> [Work request] Scan the records below for the string "none" and return every line where it appears.

> [Records for the task]
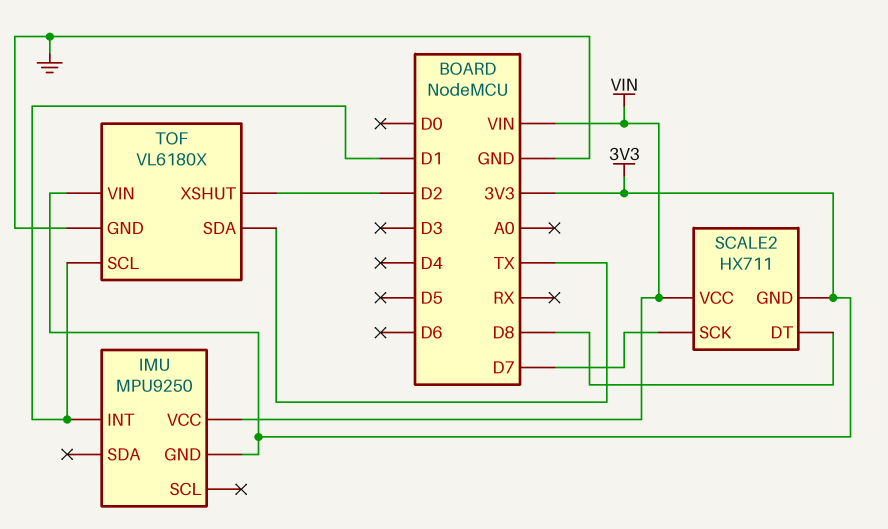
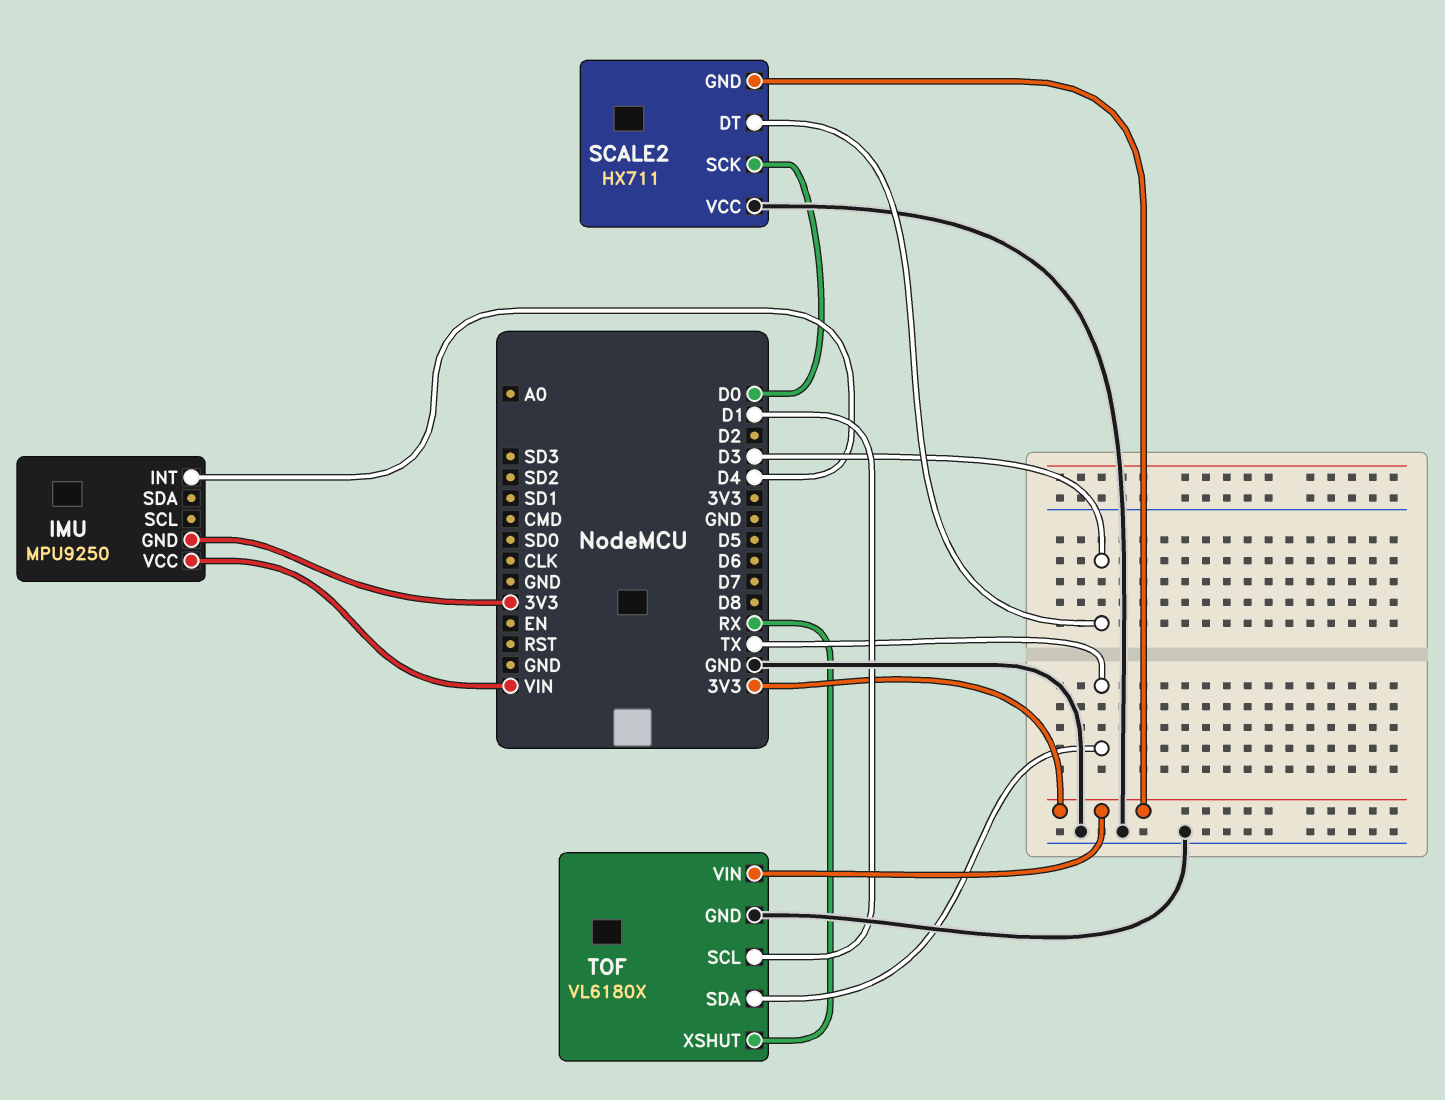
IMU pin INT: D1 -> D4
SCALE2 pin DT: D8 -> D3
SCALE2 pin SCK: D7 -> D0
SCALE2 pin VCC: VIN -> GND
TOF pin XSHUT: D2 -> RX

...

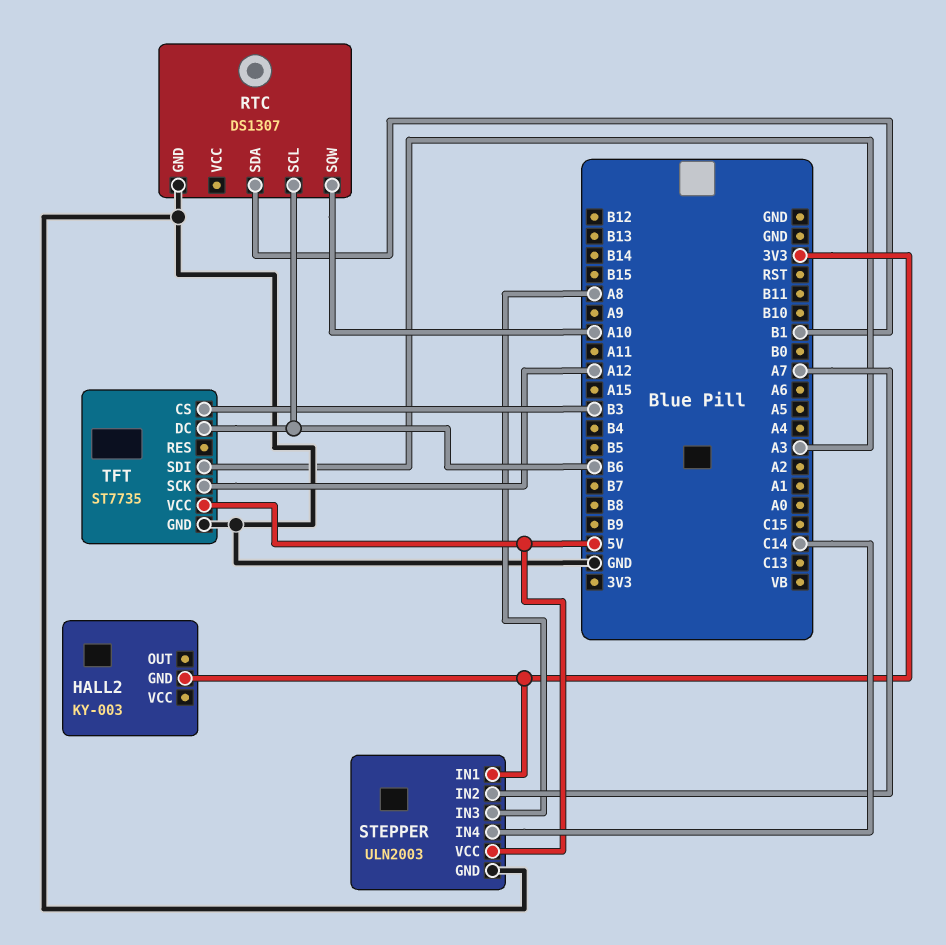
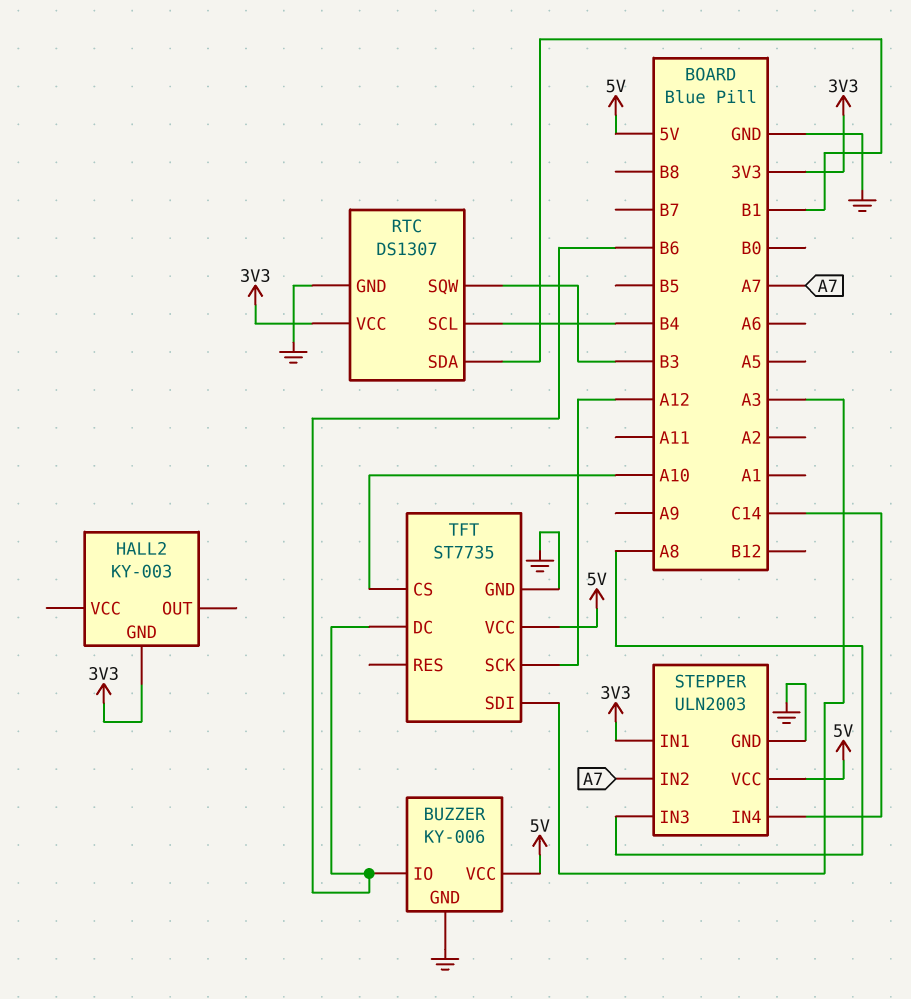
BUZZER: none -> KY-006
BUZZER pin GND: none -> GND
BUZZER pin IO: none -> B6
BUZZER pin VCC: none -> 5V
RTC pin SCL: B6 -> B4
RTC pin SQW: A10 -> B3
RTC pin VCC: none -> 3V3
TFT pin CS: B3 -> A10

--

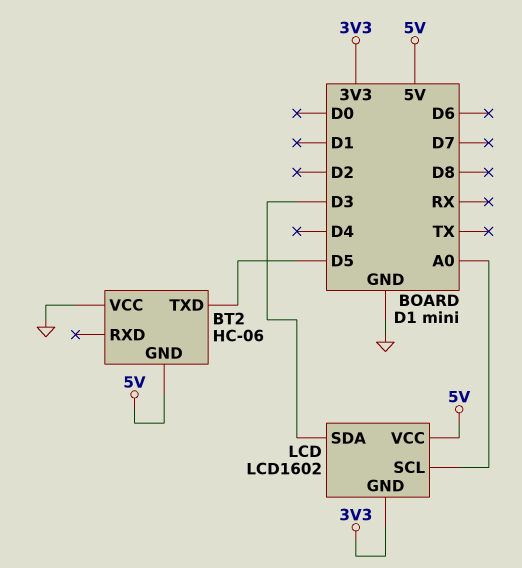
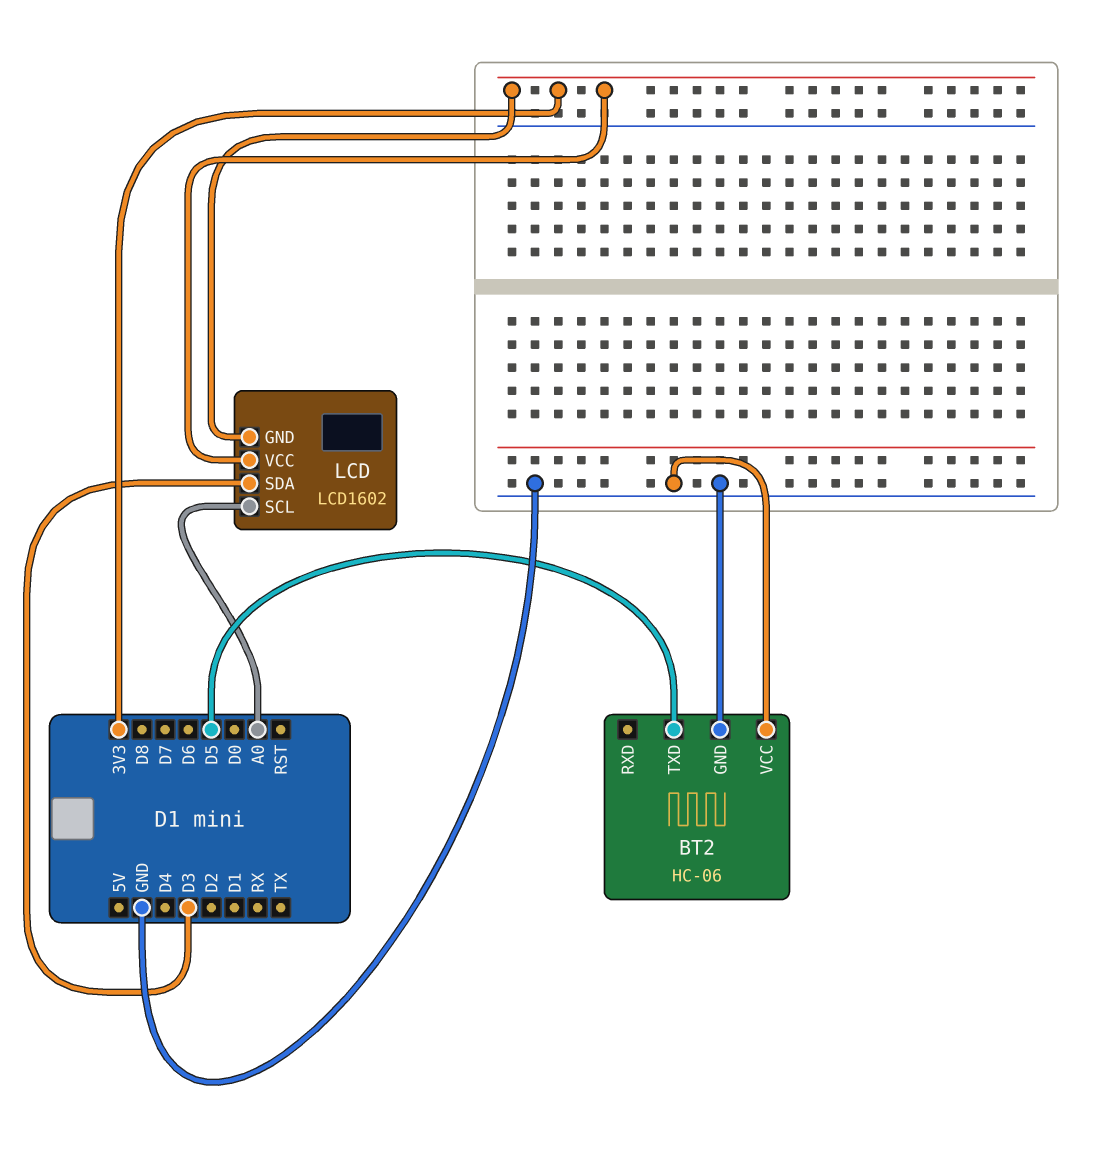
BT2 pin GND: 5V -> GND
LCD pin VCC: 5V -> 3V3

> [Final answer]
BUZZER: none -> KY-006
BUZZER pin GND: none -> GND
BUZZER pin IO: none -> B6
BUZZER pin VCC: none -> 5V
RTC pin VCC: none -> 3V3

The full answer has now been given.